* [ASSIGNED TASK] Take every record and write it out again exactly, with no images included.

(Object correspondence data)
-.-.-

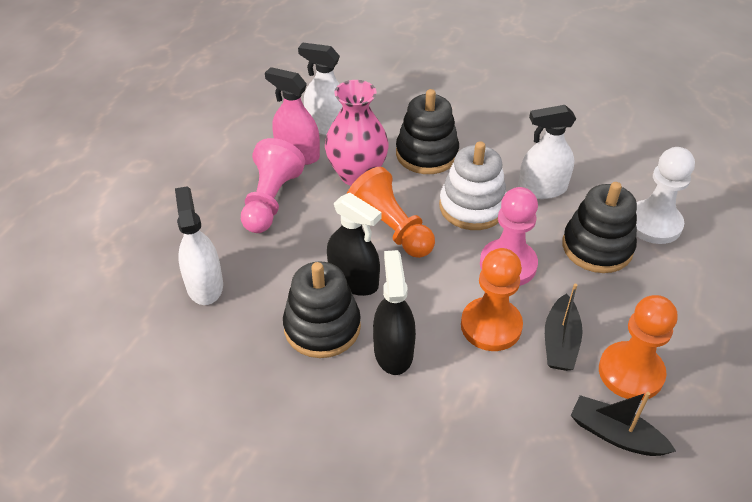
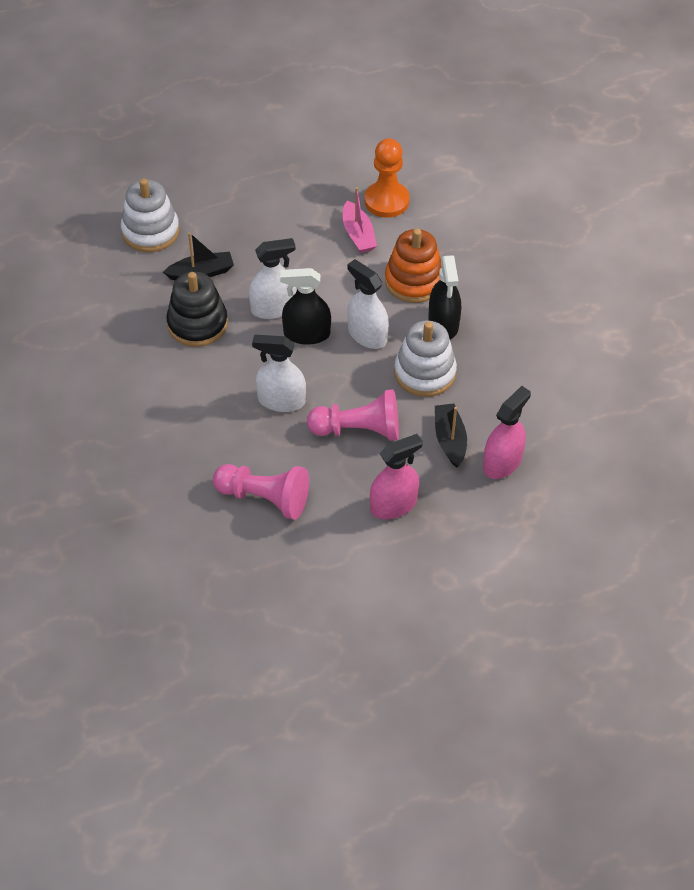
black stacking toy: 3 -> 1
orange pawn: 3 -> 1
orange stacking toy: 0 -> 1
pink boat: 0 -> 1
pink spray bottle: 1 -> 2
pink vase: 1 -> 0
white pawn: 1 -> 0
white stacking toy: 1 -> 2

-.-.-

* [TASK SOLUTION]
black stacking toy: 3 -> 1
orange pawn: 3 -> 1
orange stacking toy: 0 -> 1
pink boat: 0 -> 1
pink spray bottle: 1 -> 2
pink vase: 1 -> 0
white pawn: 1 -> 0
white stacking toy: 1 -> 2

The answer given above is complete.